### WHAT YOU ARE ASKED TO DO
Copy every line of the listing below character for character, keeping each line in its original order.

### RECORDS FOR THE EXERCISE
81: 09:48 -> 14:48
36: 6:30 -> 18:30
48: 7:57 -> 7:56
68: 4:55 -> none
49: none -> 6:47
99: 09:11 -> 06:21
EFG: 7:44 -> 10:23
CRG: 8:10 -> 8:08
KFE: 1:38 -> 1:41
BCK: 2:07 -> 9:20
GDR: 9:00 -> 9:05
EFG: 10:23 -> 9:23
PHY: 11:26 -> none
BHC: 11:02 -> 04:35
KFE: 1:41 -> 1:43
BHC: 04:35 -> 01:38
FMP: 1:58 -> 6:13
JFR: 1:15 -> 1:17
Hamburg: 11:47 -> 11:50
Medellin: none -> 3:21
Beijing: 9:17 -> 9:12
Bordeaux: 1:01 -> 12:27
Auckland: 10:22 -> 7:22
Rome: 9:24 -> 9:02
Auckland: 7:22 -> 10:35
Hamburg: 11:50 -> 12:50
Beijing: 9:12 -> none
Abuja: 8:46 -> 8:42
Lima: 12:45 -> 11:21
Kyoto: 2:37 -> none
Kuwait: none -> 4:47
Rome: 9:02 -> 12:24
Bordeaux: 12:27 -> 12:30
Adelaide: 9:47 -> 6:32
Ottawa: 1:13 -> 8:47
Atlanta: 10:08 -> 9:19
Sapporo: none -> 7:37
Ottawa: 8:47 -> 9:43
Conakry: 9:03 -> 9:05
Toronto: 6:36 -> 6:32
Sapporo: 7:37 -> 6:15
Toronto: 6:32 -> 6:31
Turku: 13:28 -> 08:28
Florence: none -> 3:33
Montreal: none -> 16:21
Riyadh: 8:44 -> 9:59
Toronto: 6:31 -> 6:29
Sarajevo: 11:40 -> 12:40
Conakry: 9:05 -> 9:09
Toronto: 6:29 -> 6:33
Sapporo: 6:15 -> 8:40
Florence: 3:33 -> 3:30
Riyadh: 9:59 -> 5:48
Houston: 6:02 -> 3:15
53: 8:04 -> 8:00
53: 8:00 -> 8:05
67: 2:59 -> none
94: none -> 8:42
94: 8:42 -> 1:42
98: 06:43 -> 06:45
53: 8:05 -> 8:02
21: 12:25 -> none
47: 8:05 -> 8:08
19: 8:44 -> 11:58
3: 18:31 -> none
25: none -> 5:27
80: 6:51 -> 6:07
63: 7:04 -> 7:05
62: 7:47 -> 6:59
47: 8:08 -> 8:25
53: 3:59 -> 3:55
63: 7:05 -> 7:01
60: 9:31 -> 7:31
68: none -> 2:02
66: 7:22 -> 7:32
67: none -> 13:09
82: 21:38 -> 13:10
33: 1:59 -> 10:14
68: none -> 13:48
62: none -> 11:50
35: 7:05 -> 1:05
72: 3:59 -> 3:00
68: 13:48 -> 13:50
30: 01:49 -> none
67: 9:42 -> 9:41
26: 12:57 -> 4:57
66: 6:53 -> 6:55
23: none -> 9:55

### THE RESPONSE
81: 09:48 -> 14:48
36: 6:30 -> 18:30
48: 7:57 -> 7:56
68: 4:55 -> none
49: none -> 6:47
99: 09:11 -> 06:21
EFG: 7:44 -> 10:23
CRG: 8:10 -> 8:08
KFE: 1:38 -> 1:41
BCK: 2:07 -> 9:20
GDR: 9:00 -> 9:05
EFG: 10:23 -> 9:23
PHY: 11:26 -> none
BHC: 11:02 -> 04:35
KFE: 1:41 -> 1:43
BHC: 04:35 -> 01:38
FMP: 1:58 -> 6:13
JFR: 1:15 -> 1:17
Hamburg: 11:47 -> 11:50
Medellin: none -> 3:21
Beijing: 9:17 -> 9:12
Bordeaux: 1:01 -> 12:27
Auckland: 10:22 -> 7:22
Rome: 9:24 -> 9:02
Auckland: 7:22 -> 10:35
Hamburg: 11:50 -> 12:50
Beijing: 9:12 -> none
Abuja: 8:46 -> 8:42
Lima: 12:45 -> 11:21
Kyoto: 2:37 -> none
Kuwait: none -> 4:47
Rome: 9:02 -> 12:24
Bordeaux: 12:27 -> 12:30
Adelaide: 9:47 -> 6:32
Ottawa: 1:13 -> 8:47
Atlanta: 10:08 -> 9:19
Sapporo: none -> 7:37
Ottawa: 8:47 -> 9:43
Conakry: 9:03 -> 9:05
Toronto: 6:36 -> 6:32
Sapporo: 7:37 -> 6:15
Toronto: 6:32 -> 6:31
Turku: 13:28 -> 08:28
Florence: none -> 3:33
Montreal: none -> 16:21
Riyadh: 8:44 -> 9:59
Toronto: 6:31 -> 6:29
Sarajevo: 11:40 -> 12:40
Conakry: 9:05 -> 9:09
Toronto: 6:29 -> 6:33
Sapporo: 6:15 -> 8:40
Florence: 3:33 -> 3:30
Riyadh: 9:59 -> 5:48
Houston: 6:02 -> 3:15
53: 8:04 -> 8:00
53: 8:00 -> 8:05
67: 2:59 -> none
94: none -> 8:42
94: 8:42 -> 1:42
98: 06:43 -> 06:45
53: 8:05 -> 8:02
21: 12:25 -> none
47: 8:05 -> 8:08
19: 8:44 -> 11:58
3: 18:31 -> none
25: none -> 5:27
80: 6:51 -> 6:07
63: 7:04 -> 7:05
62: 7:47 -> 6:59
47: 8:08 -> 8:25
53: 3:59 -> 3:55
63: 7:05 -> 7:01
60: 9:31 -> 7:31
68: none -> 2:02
66: 7:22 -> 7:32
67: none -> 13:09
82: 21:38 -> 13:10
33: 1:59 -> 10:14
68: none -> 13:48
62: none -> 11:50
35: 7:05 -> 1:05
72: 3:59 -> 3:00
68: 13:48 -> 13:50
30: 01:49 -> none
67: 9:42 -> 9:41
26: 12:57 -> 4:57
66: 6:53 -> 6:55
23: none -> 9:55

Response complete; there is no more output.